[Change detection outputs]
* * * * *

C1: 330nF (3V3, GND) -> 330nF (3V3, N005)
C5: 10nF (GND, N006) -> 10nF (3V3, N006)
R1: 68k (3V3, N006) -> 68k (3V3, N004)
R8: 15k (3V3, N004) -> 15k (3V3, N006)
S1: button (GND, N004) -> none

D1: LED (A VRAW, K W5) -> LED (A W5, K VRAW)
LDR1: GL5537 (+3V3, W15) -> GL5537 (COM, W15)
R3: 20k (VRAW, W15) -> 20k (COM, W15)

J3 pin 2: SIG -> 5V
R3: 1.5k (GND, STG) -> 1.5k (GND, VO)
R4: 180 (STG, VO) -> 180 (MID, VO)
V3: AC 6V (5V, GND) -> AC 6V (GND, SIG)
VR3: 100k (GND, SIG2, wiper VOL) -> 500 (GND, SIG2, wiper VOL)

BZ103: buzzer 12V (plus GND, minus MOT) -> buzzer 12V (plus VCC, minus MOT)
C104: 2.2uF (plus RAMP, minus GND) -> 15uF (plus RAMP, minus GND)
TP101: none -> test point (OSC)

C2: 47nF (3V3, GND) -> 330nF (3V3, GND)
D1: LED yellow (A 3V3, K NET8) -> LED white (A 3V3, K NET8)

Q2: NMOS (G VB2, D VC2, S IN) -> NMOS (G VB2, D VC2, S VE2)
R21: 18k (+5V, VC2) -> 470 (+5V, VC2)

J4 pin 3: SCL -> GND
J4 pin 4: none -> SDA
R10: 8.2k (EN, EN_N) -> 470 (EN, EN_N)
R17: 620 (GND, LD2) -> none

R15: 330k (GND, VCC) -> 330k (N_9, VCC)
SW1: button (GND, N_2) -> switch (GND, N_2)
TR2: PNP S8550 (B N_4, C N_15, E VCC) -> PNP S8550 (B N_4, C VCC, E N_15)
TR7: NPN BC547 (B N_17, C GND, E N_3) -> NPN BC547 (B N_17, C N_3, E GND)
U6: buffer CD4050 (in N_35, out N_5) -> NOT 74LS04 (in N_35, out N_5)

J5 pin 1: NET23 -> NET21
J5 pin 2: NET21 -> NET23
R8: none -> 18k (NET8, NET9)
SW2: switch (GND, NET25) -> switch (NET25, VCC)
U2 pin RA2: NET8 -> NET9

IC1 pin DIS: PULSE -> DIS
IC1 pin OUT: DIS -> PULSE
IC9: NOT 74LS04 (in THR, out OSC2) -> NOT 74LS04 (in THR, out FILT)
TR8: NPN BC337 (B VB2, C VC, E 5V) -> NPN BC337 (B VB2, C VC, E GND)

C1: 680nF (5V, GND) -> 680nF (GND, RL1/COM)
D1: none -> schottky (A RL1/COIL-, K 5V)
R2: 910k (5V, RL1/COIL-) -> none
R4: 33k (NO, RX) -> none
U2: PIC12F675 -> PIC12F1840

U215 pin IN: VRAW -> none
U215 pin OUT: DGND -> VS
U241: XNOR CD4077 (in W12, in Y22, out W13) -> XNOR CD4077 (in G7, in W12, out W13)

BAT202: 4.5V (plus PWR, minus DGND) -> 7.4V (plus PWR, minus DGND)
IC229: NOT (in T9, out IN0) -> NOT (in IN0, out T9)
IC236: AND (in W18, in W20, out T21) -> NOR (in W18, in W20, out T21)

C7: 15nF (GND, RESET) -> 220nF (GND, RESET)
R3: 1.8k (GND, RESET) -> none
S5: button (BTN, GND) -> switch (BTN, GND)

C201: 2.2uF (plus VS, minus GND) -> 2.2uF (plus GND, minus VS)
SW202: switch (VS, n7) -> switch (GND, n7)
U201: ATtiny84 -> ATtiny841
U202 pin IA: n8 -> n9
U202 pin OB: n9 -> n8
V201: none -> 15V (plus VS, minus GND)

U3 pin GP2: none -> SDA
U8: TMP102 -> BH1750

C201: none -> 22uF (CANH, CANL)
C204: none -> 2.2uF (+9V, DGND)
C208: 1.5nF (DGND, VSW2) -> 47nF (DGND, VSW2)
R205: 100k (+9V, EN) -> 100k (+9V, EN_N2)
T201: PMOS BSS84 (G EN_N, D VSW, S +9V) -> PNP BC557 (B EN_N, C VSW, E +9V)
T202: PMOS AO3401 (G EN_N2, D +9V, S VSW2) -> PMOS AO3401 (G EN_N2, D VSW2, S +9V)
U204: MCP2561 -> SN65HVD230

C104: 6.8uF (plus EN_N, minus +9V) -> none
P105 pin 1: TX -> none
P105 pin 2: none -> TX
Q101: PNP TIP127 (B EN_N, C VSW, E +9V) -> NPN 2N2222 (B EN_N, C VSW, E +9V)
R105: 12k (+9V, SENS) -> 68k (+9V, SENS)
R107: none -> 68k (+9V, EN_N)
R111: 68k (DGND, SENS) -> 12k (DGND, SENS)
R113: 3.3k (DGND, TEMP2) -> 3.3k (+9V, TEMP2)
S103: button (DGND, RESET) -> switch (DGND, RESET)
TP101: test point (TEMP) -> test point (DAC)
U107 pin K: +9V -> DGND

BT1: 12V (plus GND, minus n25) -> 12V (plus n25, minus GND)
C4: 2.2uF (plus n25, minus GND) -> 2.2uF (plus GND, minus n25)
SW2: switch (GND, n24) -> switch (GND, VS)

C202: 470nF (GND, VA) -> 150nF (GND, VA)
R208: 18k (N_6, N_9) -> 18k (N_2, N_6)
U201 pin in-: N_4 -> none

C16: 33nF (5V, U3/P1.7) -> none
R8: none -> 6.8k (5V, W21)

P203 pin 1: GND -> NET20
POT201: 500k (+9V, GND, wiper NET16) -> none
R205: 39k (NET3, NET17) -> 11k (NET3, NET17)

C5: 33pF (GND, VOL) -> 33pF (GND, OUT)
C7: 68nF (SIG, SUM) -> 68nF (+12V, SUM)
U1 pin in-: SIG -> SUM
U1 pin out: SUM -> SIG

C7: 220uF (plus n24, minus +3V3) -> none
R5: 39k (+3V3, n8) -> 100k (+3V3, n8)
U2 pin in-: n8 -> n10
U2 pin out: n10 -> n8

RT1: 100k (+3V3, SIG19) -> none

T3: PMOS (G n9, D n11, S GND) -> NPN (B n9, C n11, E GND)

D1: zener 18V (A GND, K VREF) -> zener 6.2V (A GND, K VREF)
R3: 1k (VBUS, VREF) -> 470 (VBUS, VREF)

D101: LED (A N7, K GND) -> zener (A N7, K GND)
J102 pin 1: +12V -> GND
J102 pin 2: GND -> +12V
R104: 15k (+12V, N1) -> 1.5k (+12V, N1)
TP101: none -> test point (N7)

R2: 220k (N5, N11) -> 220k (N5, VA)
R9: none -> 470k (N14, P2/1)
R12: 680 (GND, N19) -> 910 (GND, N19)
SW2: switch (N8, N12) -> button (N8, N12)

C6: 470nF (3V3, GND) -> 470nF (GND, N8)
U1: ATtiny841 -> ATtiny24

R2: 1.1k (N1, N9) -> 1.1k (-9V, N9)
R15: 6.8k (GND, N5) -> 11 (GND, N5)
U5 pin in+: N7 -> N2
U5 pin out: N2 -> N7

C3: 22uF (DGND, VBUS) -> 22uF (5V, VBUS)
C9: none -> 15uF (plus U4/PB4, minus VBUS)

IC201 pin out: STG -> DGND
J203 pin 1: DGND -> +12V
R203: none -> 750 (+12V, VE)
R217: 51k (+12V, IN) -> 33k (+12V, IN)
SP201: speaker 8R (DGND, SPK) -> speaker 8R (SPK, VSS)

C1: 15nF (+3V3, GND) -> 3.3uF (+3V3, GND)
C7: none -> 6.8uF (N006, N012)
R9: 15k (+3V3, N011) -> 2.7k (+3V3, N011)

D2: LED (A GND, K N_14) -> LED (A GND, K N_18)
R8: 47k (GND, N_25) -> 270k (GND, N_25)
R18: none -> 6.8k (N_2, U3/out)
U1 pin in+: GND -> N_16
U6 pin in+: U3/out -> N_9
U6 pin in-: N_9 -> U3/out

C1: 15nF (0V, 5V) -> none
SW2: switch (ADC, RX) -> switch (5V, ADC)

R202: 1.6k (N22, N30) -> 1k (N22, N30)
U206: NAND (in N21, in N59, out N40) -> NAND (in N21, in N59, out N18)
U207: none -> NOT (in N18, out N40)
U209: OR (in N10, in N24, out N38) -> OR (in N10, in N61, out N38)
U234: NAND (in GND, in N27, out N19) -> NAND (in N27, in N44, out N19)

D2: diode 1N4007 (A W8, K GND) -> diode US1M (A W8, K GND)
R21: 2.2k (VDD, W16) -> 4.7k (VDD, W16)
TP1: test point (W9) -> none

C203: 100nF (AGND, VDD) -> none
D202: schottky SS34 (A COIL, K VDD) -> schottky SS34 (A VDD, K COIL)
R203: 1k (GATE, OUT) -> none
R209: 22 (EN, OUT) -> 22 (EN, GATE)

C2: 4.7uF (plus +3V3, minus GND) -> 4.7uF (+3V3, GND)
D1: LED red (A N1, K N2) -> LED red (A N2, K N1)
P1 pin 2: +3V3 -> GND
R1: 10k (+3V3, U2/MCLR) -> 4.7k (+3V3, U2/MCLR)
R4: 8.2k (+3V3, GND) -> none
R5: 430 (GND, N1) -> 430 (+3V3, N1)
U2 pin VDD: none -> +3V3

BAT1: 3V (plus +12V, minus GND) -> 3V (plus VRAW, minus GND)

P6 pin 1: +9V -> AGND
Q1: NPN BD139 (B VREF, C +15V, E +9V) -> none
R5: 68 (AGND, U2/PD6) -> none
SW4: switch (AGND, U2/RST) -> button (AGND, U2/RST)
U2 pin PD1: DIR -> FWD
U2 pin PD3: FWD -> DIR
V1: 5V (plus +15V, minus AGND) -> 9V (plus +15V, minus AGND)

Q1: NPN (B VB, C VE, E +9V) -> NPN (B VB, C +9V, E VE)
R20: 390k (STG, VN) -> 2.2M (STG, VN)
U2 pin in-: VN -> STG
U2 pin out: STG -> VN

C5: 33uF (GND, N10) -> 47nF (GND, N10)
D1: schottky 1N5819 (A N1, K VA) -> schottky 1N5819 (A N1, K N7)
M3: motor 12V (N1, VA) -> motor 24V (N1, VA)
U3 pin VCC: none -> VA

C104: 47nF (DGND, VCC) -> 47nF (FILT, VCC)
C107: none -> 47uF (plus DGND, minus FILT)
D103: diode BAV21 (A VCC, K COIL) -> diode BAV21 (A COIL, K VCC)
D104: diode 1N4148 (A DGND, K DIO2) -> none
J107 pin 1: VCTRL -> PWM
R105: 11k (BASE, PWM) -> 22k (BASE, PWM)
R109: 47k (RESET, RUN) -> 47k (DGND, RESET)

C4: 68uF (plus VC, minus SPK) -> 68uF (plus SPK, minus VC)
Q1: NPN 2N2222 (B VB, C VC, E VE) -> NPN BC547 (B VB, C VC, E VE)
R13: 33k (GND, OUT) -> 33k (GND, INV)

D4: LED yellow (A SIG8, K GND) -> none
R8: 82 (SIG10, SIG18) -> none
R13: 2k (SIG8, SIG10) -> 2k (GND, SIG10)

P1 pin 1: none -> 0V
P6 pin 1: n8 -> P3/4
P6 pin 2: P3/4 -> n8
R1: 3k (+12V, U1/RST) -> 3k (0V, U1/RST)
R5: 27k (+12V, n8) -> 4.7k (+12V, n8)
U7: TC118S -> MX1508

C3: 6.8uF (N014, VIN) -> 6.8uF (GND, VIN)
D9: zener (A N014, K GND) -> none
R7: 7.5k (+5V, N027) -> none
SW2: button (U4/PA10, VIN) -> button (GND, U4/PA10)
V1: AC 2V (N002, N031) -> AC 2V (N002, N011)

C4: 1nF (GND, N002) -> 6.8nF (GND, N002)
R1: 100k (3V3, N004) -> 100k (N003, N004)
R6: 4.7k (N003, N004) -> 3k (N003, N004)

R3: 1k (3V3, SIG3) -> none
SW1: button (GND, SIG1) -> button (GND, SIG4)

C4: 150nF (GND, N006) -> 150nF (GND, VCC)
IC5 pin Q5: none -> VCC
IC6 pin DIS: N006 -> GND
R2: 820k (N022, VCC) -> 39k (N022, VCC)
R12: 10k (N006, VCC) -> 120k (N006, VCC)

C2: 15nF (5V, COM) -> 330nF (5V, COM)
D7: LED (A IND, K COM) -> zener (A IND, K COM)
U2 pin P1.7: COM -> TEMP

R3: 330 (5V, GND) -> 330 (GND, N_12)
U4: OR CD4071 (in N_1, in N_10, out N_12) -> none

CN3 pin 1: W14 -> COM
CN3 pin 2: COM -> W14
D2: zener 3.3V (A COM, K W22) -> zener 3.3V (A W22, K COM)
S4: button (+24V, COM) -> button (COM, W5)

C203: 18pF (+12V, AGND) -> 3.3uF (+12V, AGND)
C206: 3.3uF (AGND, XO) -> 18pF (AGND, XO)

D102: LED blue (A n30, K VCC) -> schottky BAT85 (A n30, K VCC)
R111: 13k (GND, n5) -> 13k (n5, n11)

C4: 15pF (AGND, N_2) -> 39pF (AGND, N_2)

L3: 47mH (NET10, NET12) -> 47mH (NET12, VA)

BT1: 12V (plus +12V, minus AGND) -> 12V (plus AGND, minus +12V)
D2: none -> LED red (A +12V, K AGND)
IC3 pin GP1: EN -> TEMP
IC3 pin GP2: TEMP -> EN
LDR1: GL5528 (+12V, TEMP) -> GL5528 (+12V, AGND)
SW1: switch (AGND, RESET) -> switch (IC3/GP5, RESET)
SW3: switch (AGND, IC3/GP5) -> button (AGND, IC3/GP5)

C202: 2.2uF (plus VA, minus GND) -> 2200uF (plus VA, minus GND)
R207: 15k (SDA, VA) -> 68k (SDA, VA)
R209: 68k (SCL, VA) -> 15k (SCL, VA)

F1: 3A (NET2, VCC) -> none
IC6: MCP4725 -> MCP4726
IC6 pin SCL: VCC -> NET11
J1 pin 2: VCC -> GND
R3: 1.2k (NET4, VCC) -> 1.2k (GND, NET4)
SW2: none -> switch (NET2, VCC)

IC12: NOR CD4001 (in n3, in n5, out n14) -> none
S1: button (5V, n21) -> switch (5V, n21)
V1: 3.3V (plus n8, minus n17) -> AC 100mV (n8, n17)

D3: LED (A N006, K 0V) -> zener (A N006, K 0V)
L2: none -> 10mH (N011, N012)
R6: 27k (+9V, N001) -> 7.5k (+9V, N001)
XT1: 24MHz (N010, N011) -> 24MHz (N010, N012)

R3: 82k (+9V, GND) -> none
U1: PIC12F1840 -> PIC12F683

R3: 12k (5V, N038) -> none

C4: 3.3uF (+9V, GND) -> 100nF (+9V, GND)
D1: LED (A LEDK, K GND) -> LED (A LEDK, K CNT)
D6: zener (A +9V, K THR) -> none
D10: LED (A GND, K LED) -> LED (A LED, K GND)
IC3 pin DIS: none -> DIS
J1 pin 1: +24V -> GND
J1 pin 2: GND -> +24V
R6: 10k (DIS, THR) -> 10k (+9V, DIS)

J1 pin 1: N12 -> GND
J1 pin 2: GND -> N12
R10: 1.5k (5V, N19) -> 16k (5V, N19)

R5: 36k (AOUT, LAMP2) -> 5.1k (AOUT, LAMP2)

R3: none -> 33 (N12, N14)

* * * * *

Begin at the line containing "R6: 27k (+9V, N001) -> 7.5k (+9V, N001)" and reproduce every line through the last one in the records above, exactly.

[Output for this task]
R6: 27k (+9V, N001) -> 7.5k (+9V, N001)
XT1: 24MHz (N010, N011) -> 24MHz (N010, N012)

R3: 82k (+9V, GND) -> none
U1: PIC12F1840 -> PIC12F683

R3: 12k (5V, N038) -> none

C4: 3.3uF (+9V, GND) -> 100nF (+9V, GND)
D1: LED (A LEDK, K GND) -> LED (A LEDK, K CNT)
D6: zener (A +9V, K THR) -> none
D10: LED (A GND, K LED) -> LED (A LED, K GND)
IC3 pin DIS: none -> DIS
J1 pin 1: +24V -> GND
J1 pin 2: GND -> +24V
R6: 10k (DIS, THR) -> 10k (+9V, DIS)

J1 pin 1: N12 -> GND
J1 pin 2: GND -> N12
R10: 1.5k (5V, N19) -> 16k (5V, N19)

R5: 36k (AOUT, LAMP2) -> 5.1k (AOUT, LAMP2)

R3: none -> 33 (N12, N14)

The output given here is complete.